ACTIVITY: Could you return each line below without altering a word?

SOURCE MATERIAL:

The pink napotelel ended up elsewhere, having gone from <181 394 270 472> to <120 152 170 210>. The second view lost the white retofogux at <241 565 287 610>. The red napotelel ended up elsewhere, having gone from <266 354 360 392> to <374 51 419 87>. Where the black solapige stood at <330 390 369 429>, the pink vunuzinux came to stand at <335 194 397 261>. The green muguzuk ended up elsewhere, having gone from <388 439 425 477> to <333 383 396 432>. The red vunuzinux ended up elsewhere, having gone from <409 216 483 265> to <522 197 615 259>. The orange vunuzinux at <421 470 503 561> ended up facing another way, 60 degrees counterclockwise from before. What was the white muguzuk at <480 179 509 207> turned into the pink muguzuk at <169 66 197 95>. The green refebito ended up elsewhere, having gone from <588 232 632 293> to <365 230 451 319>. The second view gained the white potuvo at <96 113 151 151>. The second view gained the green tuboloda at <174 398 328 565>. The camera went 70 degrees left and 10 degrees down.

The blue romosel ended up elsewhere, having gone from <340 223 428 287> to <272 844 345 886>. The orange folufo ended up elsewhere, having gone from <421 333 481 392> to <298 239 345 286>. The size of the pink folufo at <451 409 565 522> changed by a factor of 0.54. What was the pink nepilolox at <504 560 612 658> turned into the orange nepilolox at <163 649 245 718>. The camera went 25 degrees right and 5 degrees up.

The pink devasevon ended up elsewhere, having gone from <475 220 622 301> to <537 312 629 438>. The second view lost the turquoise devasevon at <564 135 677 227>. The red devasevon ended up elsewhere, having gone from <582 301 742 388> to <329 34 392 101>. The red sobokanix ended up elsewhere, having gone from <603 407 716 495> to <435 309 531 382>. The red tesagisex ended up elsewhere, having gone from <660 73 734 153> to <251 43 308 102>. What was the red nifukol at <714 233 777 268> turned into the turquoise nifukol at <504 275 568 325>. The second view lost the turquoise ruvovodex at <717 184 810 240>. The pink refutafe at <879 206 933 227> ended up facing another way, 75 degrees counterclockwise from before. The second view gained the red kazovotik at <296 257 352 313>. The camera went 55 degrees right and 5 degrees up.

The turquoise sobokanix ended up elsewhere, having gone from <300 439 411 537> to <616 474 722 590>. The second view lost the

OUTPUT FOR THIS TASK:
The pink napotelel ended up elsewhere, having gone from <181 394 270 472> to <120 152 170 210>. The second view lost the white retofogux at <241 565 287 610>. The red napotelel ended up elsewhere, having gone from <266 354 360 392> to <374 51 419 87>. Where the black solapige stood at <330 390 369 429>, the pink vunuzinux came to stand at <335 194 397 261>. The green muguzuk ended up elsewhere, having gone from <388 439 425 477> to <333 383 396 432>. The red vunuzinux ended up elsewhere, having gone from <409 216 483 265> to <522 197 615 259>. The orange vunuzinux at <421 470 503 561> ended up facing another way, 60 degrees counterclockwise from before. What was the white muguzuk at <480 179 509 207> turned into the pink muguzuk at <169 66 197 95>. The green refebito ended up elsewhere, having gone from <588 232 632 293> to <365 230 451 319>. The second view gained the white potuvo at <96 113 151 151>. The second view gained the green tuboloda at <174 398 328 565>. The camera went 70 degrees left and 10 degrees down.

The blue romosel ended up elsewhere, having gone from <340 223 428 287> to <272 844 345 886>. The orange folufo ended up elsewhere, having gone from <421 333 481 392> to <298 239 345 286>. The size of the pink folufo at <451 409 565 522> changed by a factor of 0.54. What was the pink nepilolox at <504 560 612 658> turned into the orange nepilolox at <163 649 245 718>. The camera went 25 degrees right and 5 degrees up.

The pink devasevon ended up elsewhere, having gone from <475 220 622 301> to <537 312 629 438>. The second view lost the turquoise devasevon at <564 135 677 227>. The red devasevon ended up elsewhere, having gone from <582 301 742 388> to <329 34 392 101>. The red sobokanix ended up elsewhere, having gone from <603 407 716 495> to <435 309 531 382>. The red tesagisex ended up elsewhere, having gone from <660 73 734 153> to <251 43 308 102>. What was the red nifukol at <714 233 777 268> turned into the turquoise nifukol at <504 275 568 325>. The second view lost the turquoise ruvovodex at <717 184 810 240>. The pink refutafe at <879 206 933 227> ended up facing another way, 75 degrees counterclockwise from before. The second view gained the red kazovotik at <296 257 352 313>. The camera went 55 degrees right and 5 degrees up.

The turquoise sobokanix ended up elsewhere, having gone from <300 439 411 537> to <616 474 722 590>. The second view lost the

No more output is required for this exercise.